Instructions for the task =>
Although the entries contain pictures, the copy should hold only their exact text.

Information =>
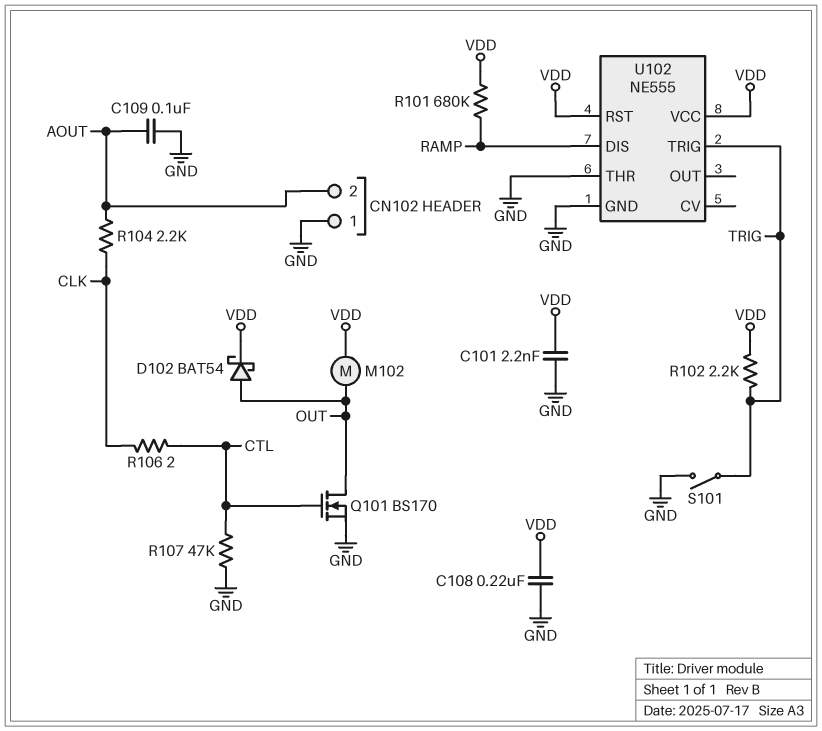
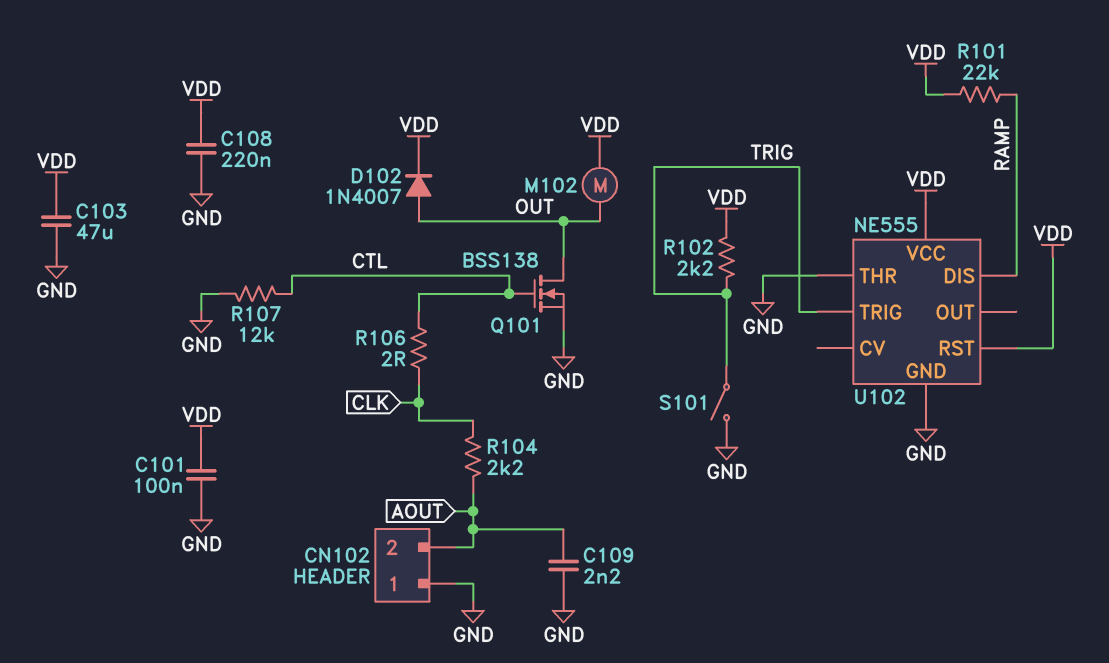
C101: 2.2nF (GND, VDD) -> 100nF (GND, VDD)
C103: none -> 47uF (GND, VDD)
C109: 100nF (AOUT, GND) -> 2.2nF (AOUT, GND)
D102: schottky BAT54 (A OUT, K VDD) -> diode 1N4007 (A OUT, K VDD)
Q101: NMOS BS170 (G CTL, D OUT, S GND) -> NMOS BSS138 (G CTL, D OUT, S GND)
R101: 680k (RAMP, VDD) -> 22k (RAMP, VDD)
R107: 47k (CTL, GND) -> 12k (CTL, GND)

Result of the exercise =>
C101: 2.2nF (GND, VDD) -> 100nF (GND, VDD)
C103: none -> 47uF (GND, VDD)
C109: 100nF (AOUT, GND) -> 2.2nF (AOUT, GND)
D102: schottky BAT54 (A OUT, K VDD) -> diode 1N4007 (A OUT, K VDD)
Q101: NMOS BS170 (G CTL, D OUT, S GND) -> NMOS BSS138 (G CTL, D OUT, S GND)
R101: 680k (RAMP, VDD) -> 22k (RAMP, VDD)
R107: 47k (CTL, GND) -> 12k (CTL, GND)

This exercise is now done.